**Task statement:**
Each line below that includes the word "round" is to be reported.

**Data:**
*** Begin section ***

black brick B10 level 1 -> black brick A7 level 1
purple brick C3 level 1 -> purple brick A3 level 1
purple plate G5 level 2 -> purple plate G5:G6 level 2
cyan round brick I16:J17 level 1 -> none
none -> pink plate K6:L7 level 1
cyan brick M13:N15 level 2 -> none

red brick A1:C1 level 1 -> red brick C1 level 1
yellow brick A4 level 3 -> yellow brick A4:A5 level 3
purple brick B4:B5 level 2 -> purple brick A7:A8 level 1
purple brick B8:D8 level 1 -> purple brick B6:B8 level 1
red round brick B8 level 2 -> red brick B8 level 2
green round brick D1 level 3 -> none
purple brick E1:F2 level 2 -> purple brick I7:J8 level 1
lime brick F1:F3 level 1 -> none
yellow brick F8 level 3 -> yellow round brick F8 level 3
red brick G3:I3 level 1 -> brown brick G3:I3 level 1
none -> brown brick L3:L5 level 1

*** End section ***
*** Begin section ***

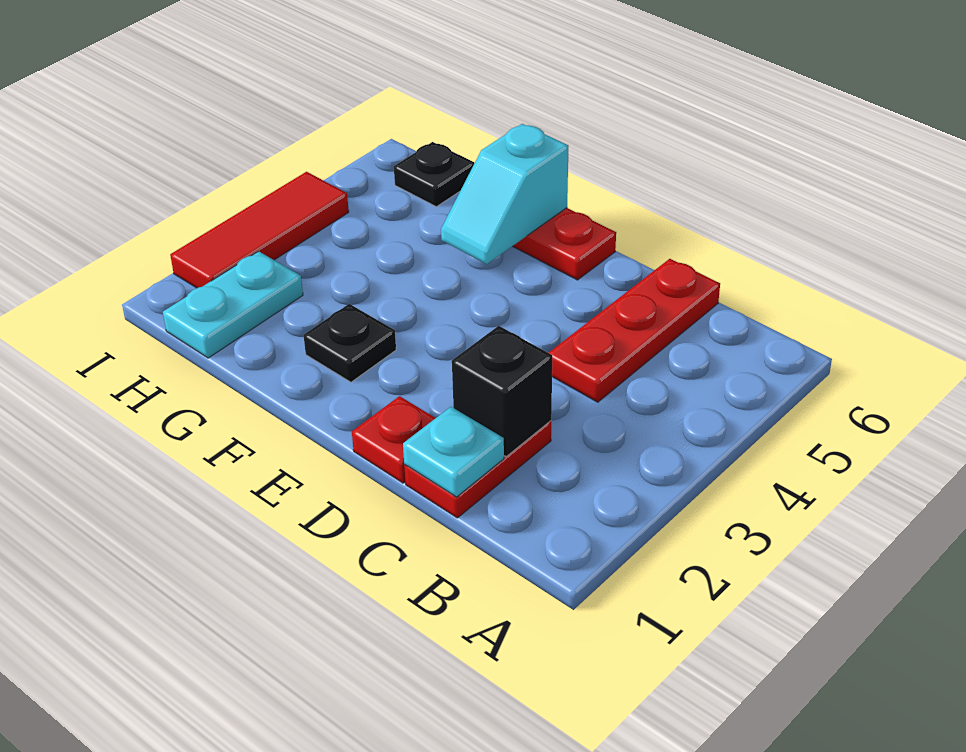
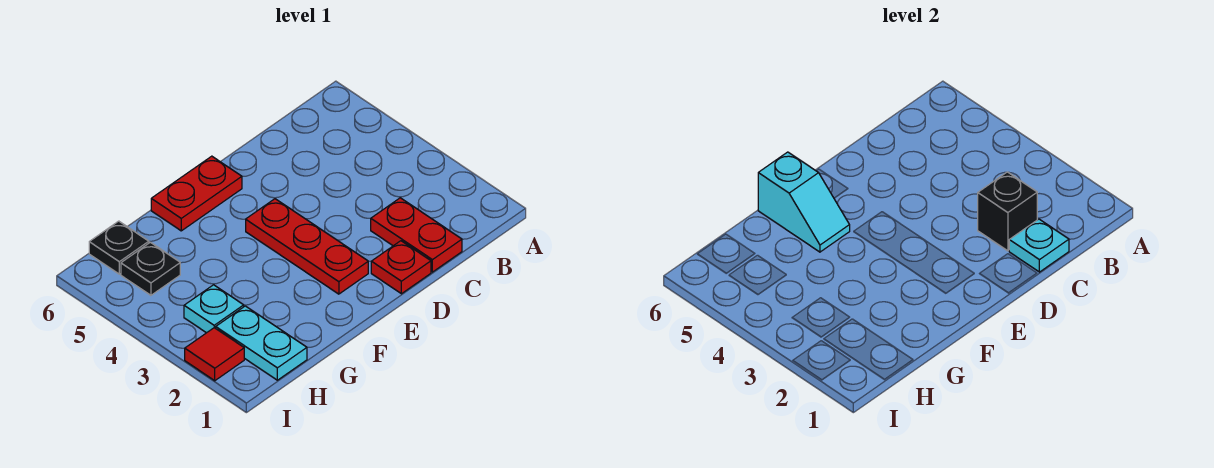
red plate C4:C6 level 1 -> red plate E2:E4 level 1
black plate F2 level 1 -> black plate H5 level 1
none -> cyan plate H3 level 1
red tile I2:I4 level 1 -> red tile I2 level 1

*** End section ***

**Solution below:**
cyan round brick I16:J17 level 1 -> none
red round brick B8 level 2 -> red brick B8 level 2
green round brick D1 level 3 -> none
yellow brick F8 level 3 -> yellow round brick F8 level 3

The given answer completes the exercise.